## WHAT IS NEEDED:
Could you copy every line from the material below in which "orange" appears?

**** MATERIAL FOR THIS EXERCISE

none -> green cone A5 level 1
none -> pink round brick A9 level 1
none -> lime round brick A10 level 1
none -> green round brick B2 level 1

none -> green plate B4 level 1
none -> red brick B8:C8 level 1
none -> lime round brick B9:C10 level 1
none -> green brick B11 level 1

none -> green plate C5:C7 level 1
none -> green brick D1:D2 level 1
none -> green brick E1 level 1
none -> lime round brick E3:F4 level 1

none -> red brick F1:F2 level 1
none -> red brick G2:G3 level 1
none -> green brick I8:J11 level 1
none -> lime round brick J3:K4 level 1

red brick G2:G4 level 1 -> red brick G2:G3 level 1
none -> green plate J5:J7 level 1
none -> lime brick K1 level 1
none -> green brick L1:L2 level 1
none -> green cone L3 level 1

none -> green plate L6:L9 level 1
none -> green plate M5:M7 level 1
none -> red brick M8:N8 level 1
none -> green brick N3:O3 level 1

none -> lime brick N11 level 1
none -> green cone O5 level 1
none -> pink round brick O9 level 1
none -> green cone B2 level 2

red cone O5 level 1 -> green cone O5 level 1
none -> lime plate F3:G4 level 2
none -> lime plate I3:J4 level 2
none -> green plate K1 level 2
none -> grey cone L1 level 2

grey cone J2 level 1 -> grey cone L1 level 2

********
**** MATERIAL FOR THIS EXERCISE

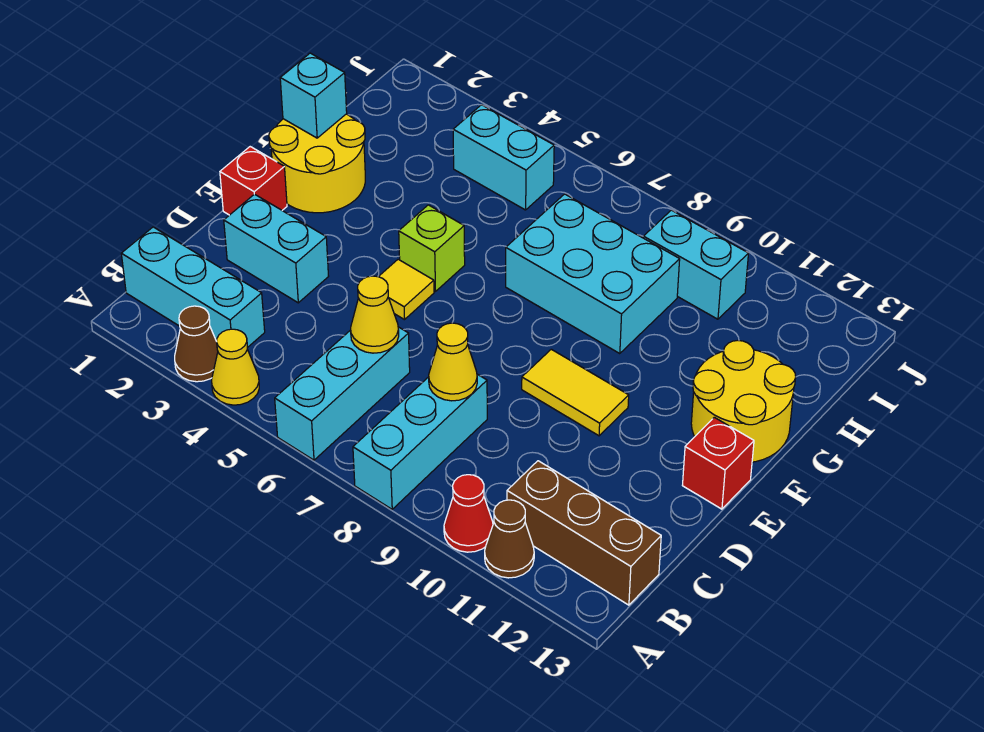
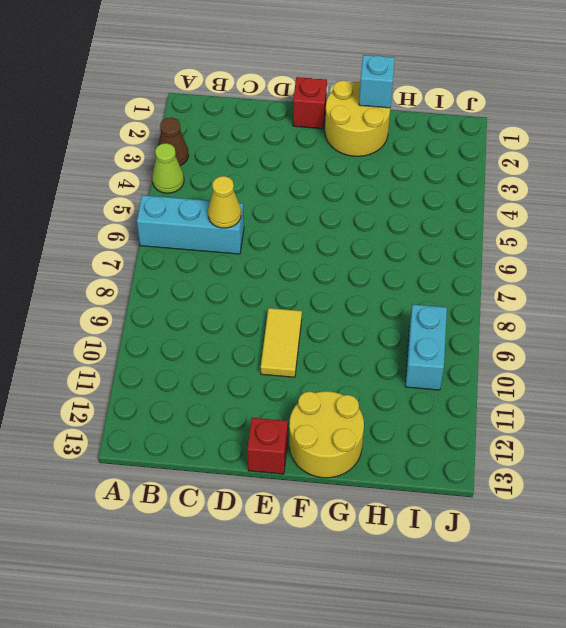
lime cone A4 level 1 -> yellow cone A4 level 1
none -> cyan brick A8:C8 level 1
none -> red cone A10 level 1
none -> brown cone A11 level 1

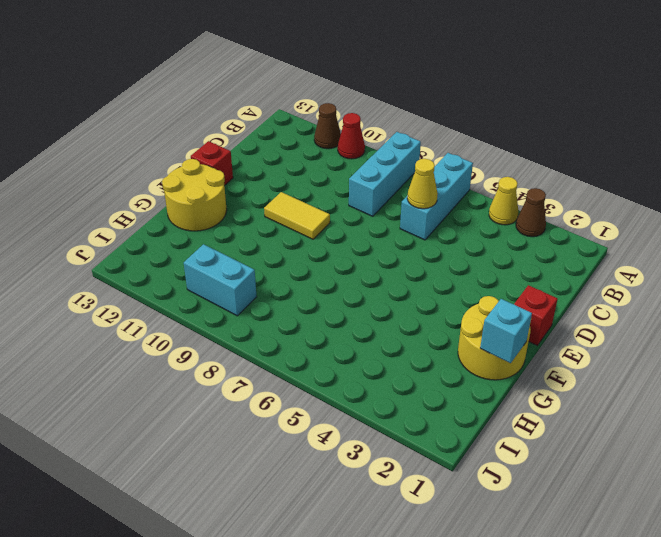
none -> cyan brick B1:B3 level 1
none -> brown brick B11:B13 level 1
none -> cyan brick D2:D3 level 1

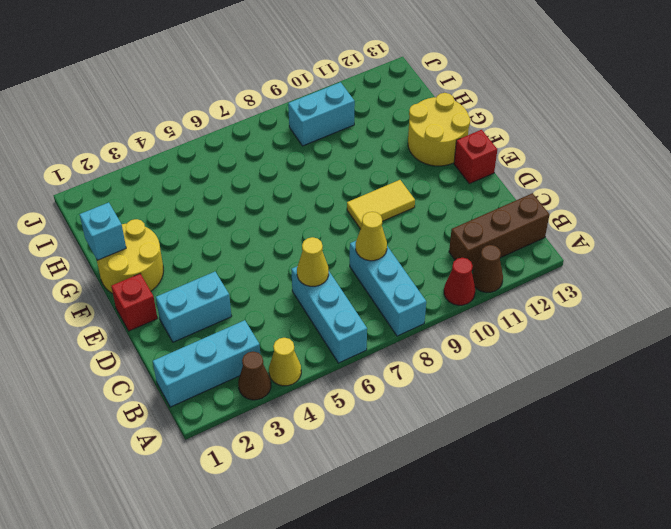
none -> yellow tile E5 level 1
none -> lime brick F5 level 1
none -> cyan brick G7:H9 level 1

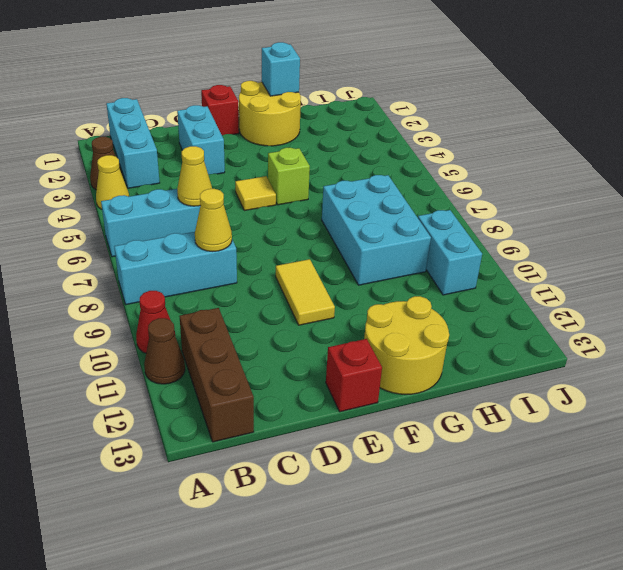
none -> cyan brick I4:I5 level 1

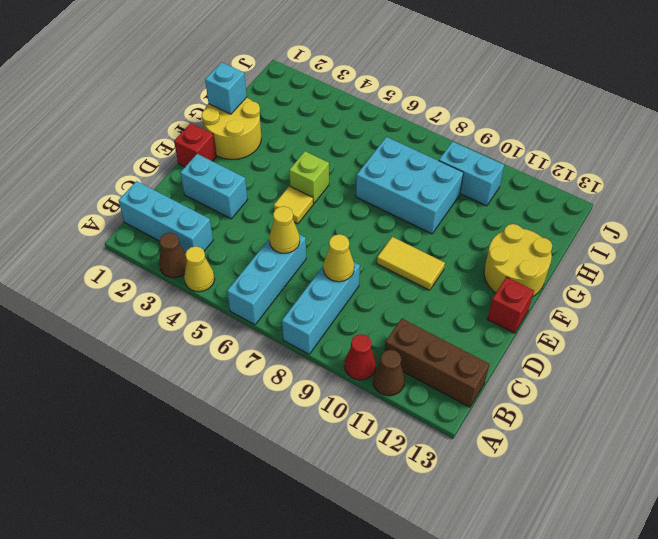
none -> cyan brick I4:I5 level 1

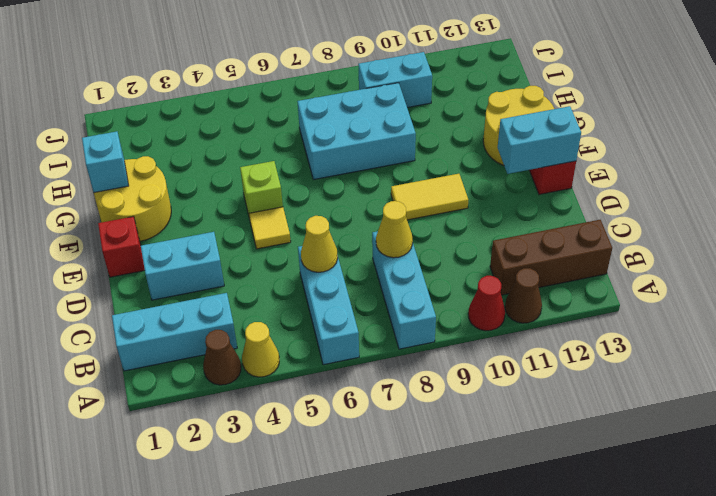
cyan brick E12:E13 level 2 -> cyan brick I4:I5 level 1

********
**** MATERIAL FOR THIS EXERCISE

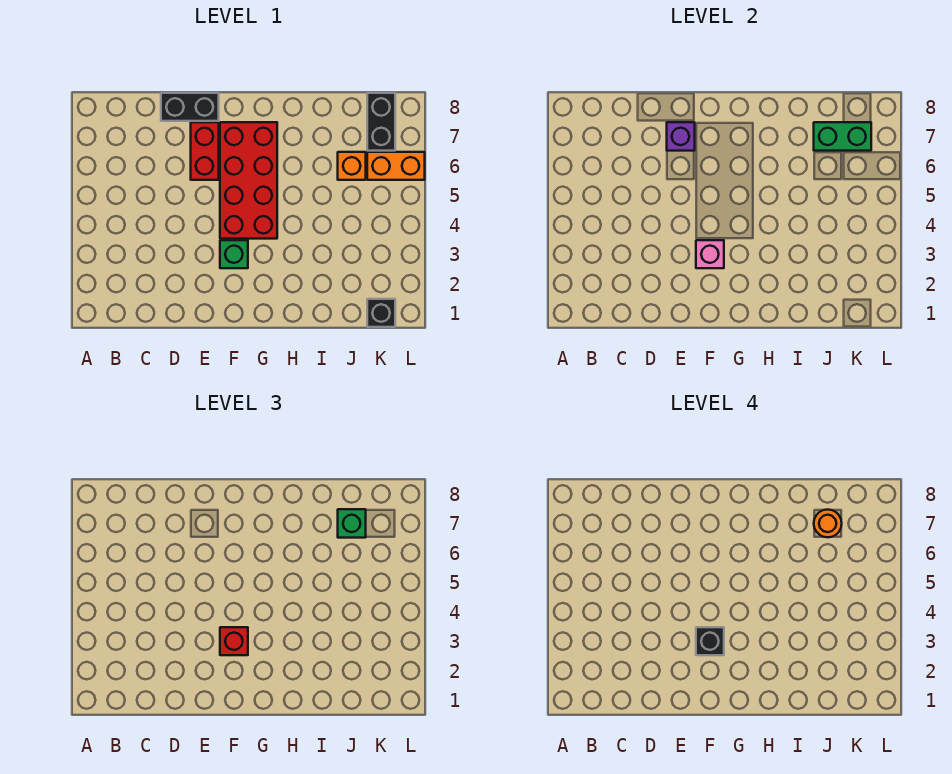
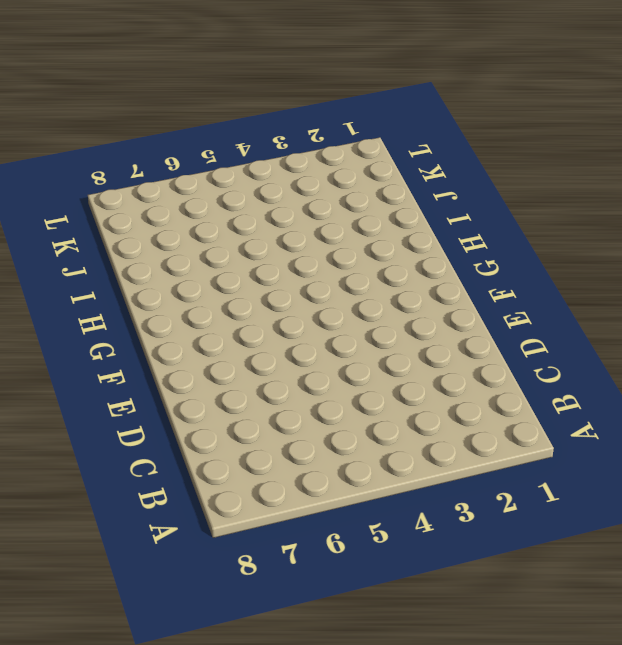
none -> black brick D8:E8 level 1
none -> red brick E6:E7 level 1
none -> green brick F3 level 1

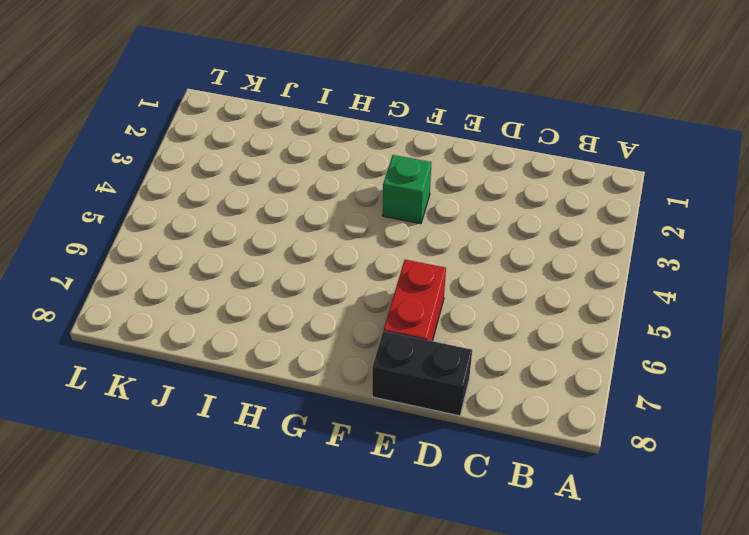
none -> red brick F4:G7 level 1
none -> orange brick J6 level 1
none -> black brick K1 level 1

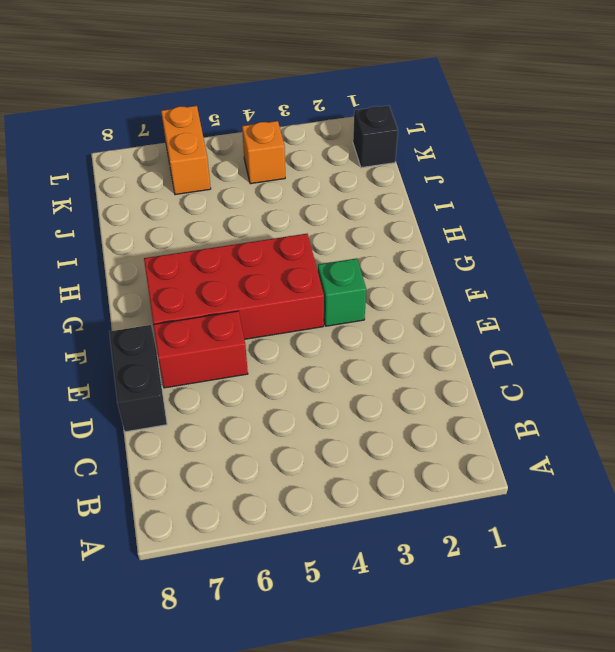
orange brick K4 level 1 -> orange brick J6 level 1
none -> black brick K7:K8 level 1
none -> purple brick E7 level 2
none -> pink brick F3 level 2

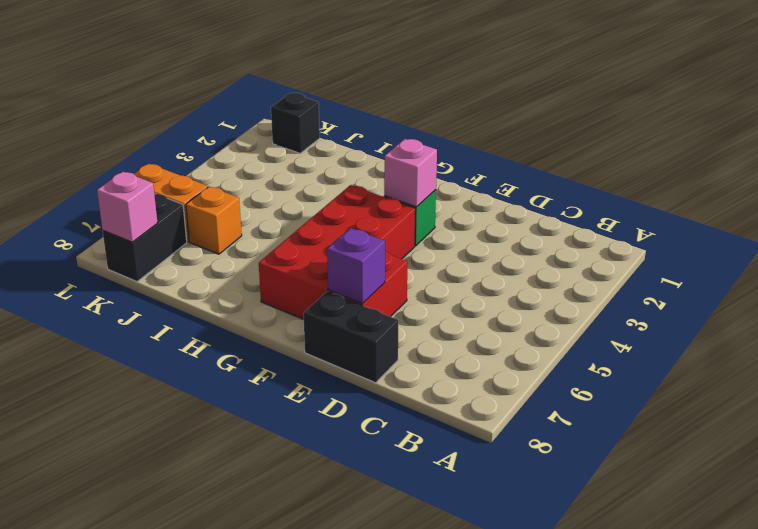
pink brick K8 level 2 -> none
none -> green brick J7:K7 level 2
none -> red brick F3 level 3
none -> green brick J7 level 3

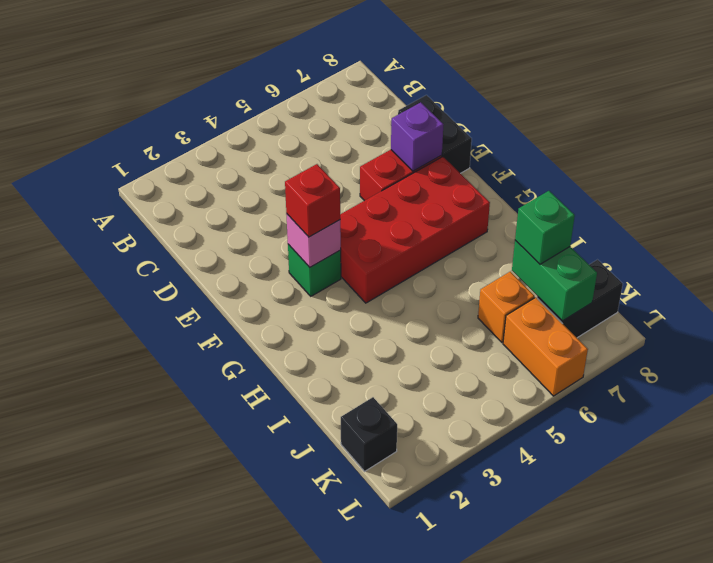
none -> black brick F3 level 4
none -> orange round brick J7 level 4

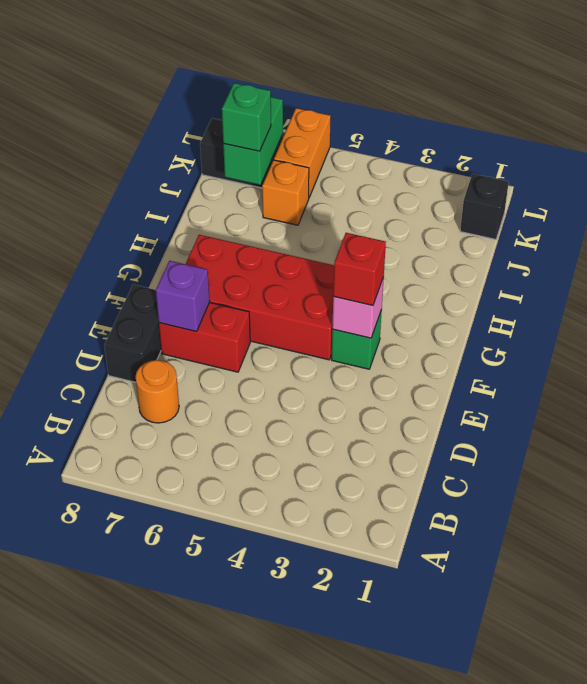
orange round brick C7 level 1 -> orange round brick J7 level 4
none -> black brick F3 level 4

********

## RESPONSE FOR THIS EXERCISE:
none -> orange brick J6 level 1
orange brick K4 level 1 -> orange brick J6 level 1
none -> orange round brick J7 level 4
orange round brick C7 level 1 -> orange round brick J7 level 4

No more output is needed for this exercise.